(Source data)
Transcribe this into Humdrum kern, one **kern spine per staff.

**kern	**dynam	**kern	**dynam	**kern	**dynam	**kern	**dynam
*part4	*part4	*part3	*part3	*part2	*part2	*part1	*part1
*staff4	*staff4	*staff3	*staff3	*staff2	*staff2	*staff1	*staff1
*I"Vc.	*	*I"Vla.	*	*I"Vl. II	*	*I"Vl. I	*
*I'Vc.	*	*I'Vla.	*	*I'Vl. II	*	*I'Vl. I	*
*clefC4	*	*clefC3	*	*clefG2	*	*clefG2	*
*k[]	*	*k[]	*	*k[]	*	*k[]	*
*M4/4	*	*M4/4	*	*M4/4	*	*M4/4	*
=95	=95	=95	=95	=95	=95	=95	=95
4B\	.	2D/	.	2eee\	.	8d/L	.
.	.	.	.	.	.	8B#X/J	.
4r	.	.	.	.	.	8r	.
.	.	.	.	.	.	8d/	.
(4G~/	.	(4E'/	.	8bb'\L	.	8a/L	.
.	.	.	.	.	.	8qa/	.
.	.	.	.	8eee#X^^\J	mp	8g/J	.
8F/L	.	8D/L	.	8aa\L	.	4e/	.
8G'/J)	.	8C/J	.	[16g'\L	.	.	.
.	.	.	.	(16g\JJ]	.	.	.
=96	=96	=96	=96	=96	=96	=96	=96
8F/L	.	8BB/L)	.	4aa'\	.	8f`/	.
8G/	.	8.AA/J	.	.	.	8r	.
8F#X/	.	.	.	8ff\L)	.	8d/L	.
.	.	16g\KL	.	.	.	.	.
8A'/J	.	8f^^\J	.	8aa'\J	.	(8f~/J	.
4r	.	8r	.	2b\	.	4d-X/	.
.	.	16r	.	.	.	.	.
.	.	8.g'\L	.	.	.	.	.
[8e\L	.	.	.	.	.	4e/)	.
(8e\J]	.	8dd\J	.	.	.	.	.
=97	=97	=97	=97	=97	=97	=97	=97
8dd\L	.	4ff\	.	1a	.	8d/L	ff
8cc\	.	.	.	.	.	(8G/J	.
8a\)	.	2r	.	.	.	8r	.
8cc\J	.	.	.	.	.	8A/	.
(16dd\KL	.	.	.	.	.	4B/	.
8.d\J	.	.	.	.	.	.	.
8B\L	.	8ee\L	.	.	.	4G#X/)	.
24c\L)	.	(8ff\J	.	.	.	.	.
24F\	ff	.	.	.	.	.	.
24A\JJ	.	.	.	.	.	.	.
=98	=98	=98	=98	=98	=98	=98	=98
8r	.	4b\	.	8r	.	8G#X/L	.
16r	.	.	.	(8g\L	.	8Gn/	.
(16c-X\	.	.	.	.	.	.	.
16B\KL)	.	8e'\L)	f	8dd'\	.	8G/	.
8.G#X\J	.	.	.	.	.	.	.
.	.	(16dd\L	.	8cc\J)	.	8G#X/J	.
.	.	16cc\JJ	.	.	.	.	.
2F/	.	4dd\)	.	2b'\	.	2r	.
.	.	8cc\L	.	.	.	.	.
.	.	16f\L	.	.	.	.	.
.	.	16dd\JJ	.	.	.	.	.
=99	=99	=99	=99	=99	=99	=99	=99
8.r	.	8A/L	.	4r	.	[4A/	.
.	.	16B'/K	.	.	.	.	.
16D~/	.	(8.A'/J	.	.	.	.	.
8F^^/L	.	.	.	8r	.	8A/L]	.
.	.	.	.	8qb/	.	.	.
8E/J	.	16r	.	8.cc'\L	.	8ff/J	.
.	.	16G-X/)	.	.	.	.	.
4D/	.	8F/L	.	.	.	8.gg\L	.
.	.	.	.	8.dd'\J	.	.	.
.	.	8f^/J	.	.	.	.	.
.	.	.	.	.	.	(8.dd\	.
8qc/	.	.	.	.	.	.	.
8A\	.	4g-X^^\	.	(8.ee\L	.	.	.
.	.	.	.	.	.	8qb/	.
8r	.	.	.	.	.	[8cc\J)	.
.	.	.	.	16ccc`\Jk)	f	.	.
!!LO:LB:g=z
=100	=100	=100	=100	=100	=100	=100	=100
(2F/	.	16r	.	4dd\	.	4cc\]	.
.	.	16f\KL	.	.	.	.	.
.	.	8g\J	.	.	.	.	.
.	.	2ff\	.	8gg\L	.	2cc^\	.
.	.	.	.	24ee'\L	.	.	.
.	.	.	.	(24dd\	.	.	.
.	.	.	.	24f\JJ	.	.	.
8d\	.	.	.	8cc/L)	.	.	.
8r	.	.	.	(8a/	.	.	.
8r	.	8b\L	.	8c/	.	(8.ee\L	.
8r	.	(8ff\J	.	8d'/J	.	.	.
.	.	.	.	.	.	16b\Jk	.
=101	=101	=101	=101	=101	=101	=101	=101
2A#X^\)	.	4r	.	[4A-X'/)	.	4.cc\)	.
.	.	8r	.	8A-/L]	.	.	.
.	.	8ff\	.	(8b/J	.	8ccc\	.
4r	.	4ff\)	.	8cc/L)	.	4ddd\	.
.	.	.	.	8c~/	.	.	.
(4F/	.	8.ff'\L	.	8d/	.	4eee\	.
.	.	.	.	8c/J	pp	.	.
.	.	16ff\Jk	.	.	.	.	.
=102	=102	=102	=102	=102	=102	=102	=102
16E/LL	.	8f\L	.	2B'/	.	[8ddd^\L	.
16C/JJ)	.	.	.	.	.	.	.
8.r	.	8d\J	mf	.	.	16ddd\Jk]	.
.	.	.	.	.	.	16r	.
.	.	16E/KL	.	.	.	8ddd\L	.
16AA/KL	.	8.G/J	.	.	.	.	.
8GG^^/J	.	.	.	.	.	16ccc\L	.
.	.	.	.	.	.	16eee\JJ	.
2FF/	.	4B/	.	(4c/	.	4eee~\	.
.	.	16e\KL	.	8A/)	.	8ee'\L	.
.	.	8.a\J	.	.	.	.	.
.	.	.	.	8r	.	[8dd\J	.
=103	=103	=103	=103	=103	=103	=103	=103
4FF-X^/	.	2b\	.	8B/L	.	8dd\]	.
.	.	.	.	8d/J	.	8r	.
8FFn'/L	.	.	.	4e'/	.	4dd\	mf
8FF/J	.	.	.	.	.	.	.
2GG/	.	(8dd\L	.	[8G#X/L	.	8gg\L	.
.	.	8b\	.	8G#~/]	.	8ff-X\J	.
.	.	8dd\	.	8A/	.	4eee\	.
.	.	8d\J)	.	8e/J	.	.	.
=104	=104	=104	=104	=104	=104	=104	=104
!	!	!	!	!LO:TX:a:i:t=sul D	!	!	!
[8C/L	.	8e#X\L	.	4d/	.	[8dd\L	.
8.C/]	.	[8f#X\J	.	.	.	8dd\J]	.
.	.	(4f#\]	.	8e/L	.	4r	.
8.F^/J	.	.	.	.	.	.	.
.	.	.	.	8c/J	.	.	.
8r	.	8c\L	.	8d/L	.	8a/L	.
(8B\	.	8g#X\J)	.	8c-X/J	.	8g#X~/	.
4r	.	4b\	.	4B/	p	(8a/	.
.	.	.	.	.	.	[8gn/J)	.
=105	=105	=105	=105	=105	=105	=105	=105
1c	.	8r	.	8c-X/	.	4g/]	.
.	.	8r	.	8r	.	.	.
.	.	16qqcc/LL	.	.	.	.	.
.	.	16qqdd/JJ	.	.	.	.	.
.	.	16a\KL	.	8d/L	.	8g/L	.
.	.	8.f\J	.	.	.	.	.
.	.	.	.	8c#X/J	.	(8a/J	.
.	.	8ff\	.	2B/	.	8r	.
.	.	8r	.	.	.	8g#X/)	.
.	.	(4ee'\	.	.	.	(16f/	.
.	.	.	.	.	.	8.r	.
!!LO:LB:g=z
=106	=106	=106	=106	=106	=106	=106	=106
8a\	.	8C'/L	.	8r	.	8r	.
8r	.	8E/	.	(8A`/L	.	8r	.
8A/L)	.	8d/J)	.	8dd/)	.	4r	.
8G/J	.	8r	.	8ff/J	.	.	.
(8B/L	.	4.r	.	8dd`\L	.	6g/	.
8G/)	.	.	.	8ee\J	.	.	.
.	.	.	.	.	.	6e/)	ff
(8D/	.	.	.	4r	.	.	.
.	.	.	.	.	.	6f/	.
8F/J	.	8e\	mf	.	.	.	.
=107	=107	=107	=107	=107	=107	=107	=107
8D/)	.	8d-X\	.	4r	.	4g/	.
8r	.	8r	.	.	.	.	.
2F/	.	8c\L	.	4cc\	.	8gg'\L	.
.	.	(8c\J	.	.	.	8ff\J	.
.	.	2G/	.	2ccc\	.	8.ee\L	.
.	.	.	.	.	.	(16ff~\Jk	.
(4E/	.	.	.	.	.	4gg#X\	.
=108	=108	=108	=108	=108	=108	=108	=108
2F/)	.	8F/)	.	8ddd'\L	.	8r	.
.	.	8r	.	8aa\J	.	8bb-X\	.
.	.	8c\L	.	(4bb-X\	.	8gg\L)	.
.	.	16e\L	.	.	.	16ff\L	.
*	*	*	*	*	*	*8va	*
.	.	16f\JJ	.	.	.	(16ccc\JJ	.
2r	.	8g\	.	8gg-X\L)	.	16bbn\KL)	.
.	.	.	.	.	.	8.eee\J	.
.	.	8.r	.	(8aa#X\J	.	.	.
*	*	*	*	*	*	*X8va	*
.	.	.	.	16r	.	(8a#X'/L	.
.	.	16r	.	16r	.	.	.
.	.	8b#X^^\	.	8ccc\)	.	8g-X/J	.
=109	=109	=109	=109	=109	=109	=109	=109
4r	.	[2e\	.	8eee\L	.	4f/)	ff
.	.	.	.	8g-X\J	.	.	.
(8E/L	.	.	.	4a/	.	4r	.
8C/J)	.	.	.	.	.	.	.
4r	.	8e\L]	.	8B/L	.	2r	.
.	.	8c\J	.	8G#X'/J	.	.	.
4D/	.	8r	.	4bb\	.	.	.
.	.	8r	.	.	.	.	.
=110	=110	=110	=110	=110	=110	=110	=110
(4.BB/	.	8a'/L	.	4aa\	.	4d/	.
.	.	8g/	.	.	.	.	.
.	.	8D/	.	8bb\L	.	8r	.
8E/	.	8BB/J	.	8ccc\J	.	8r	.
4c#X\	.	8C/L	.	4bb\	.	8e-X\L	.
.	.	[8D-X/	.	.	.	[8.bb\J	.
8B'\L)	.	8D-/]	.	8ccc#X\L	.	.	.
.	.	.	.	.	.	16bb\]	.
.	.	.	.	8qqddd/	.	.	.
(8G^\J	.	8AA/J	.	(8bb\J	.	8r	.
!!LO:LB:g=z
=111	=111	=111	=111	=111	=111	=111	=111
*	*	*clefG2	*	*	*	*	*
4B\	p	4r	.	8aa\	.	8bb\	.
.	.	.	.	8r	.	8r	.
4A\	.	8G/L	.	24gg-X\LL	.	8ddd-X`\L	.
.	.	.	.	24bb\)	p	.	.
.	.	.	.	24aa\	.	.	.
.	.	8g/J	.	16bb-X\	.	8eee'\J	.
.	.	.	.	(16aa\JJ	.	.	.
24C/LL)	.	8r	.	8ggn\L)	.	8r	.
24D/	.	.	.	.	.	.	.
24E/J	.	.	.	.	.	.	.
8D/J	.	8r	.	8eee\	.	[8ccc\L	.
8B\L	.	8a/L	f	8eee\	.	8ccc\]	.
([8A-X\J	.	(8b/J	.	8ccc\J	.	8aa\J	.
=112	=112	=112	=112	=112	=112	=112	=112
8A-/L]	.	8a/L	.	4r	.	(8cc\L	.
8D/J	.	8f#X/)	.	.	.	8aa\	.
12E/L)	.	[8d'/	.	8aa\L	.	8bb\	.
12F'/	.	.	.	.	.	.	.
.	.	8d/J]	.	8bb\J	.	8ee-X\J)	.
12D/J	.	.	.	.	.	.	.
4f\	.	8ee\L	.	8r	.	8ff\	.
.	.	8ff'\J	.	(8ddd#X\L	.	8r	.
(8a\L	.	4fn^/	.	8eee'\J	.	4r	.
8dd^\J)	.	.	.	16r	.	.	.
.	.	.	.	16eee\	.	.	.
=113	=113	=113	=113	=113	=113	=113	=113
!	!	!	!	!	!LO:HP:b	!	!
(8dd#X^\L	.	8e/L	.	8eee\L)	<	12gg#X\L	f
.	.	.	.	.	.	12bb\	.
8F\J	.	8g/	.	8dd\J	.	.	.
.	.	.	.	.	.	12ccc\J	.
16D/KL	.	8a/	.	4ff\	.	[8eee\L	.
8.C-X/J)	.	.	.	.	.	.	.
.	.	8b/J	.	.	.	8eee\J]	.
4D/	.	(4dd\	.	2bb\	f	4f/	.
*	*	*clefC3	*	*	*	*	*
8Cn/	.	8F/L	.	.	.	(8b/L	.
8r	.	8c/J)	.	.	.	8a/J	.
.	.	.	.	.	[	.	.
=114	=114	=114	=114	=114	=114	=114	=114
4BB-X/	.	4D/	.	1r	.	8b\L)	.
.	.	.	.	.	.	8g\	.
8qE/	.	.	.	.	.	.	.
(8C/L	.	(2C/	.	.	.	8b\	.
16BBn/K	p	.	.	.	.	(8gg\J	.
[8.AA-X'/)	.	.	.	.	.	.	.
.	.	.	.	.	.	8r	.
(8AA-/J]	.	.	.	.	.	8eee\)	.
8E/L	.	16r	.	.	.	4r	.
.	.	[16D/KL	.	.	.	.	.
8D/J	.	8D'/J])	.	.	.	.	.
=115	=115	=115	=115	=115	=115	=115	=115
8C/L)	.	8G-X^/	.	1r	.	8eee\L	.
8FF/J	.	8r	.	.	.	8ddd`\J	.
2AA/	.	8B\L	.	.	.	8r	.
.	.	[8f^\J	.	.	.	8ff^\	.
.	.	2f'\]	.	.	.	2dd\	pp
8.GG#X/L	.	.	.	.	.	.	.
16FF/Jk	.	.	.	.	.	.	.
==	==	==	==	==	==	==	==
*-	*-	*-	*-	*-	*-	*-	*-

- [GIVEN EXERCISE]
Count the lines in the records that contain the string "kern", treating uppercase and lowercase as different. Reply with the number alone.

- [REPLY TO THE TASK]
2